To do
When you copy the material below, keep every line exact and leave each picture out.

Record extracts

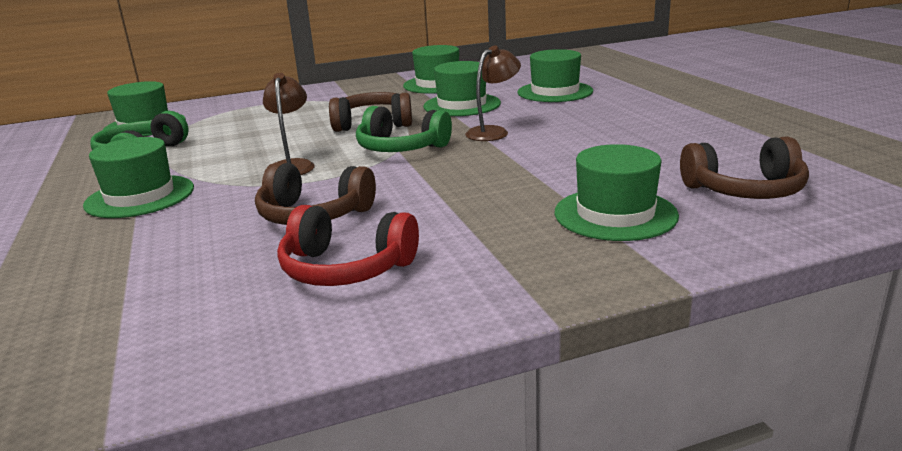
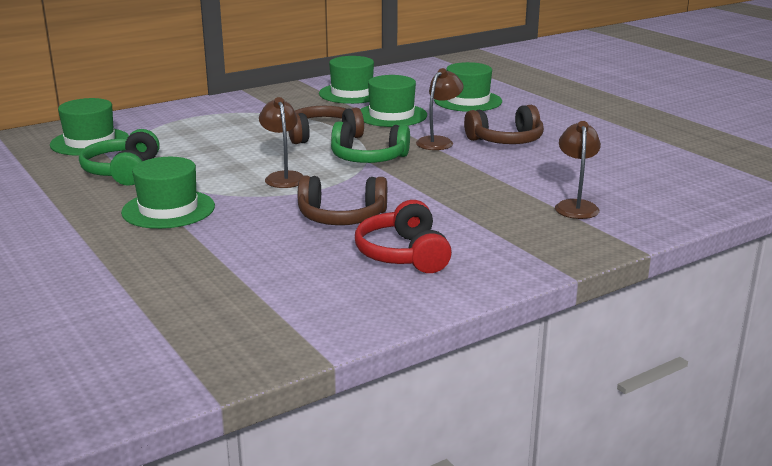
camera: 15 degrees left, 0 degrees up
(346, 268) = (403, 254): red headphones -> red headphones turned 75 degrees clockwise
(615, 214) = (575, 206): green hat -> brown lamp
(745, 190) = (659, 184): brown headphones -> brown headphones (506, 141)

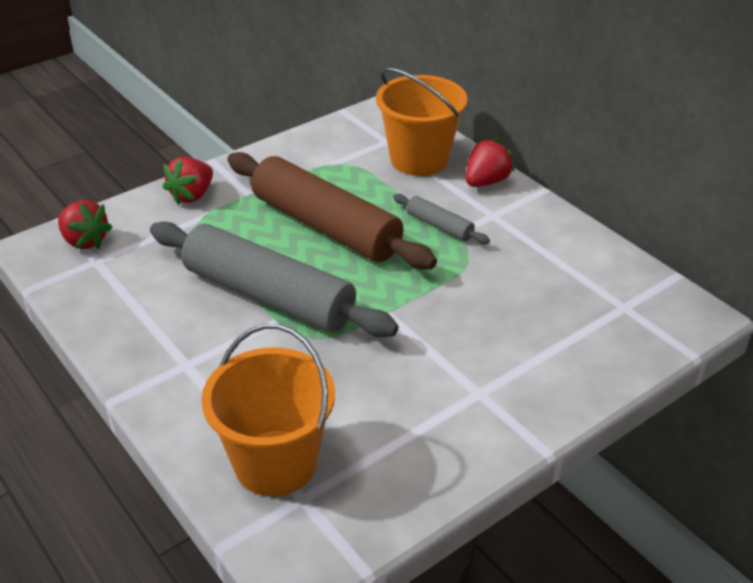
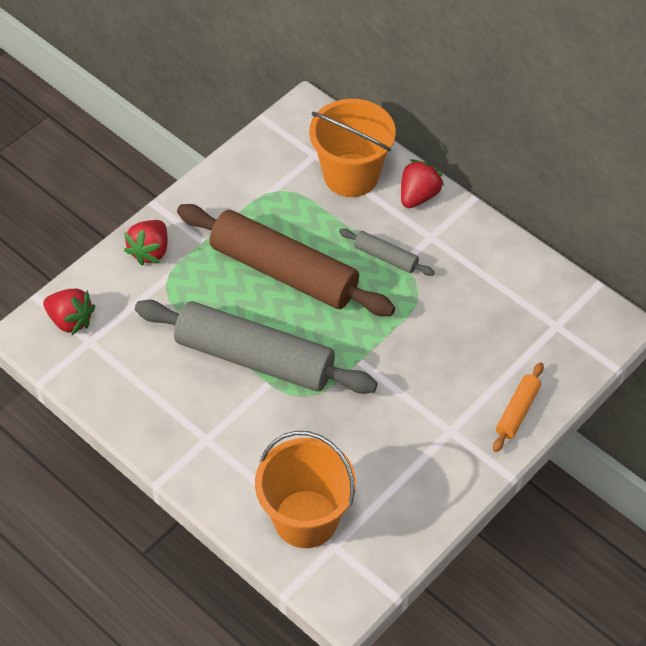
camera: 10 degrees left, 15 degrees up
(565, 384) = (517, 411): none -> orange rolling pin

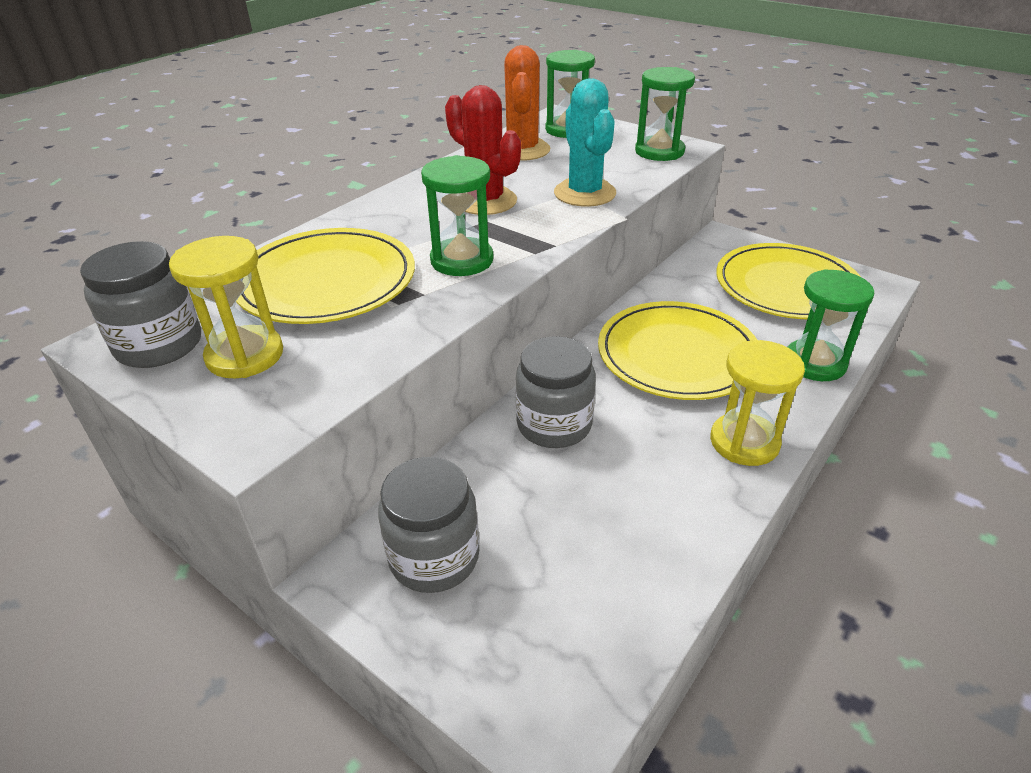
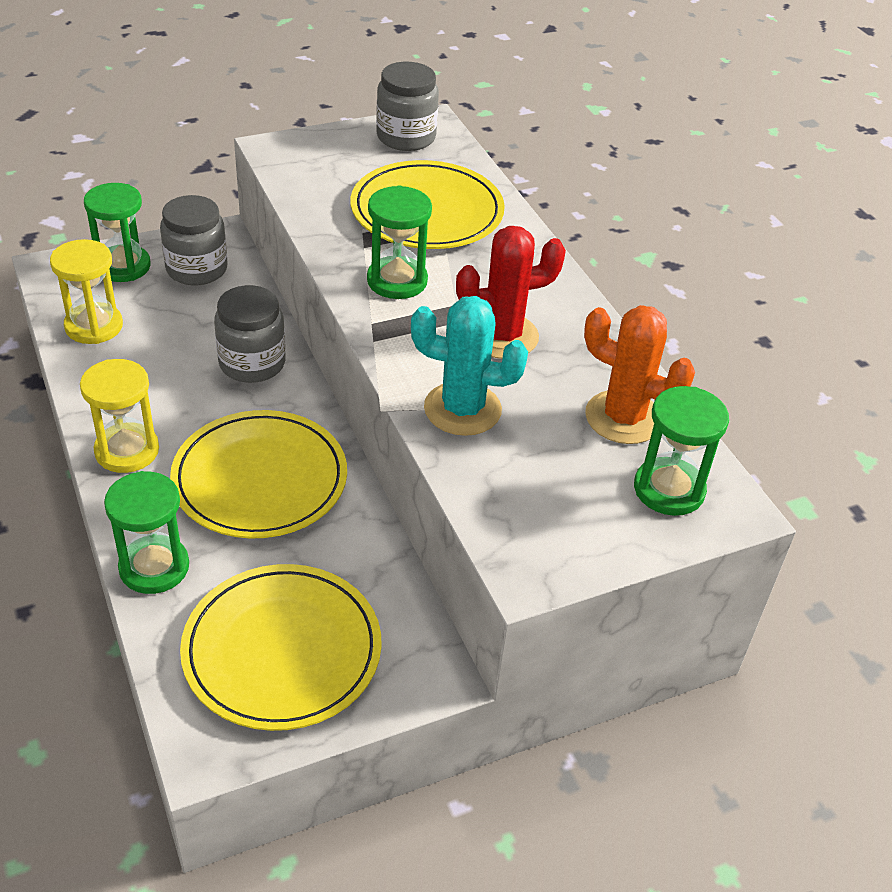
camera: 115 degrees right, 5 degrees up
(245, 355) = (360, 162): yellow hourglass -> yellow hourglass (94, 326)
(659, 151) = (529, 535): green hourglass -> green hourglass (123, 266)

Task response
camera: 15 degrees left, 0 degrees up
(346, 268) = (403, 254): red headphones -> red headphones turned 75 degrees clockwise
(615, 214) = (575, 206): green hat -> brown lamp
(745, 190) = (659, 184): brown headphones -> brown headphones (506, 141)

camera: 10 degrees left, 15 degrees up
(565, 384) = (517, 411): none -> orange rolling pin

camera: 115 degrees right, 5 degrees up
(245, 355) = (360, 162): yellow hourglass -> yellow hourglass (94, 326)
(659, 151) = (529, 535): green hourglass -> green hourglass (123, 266)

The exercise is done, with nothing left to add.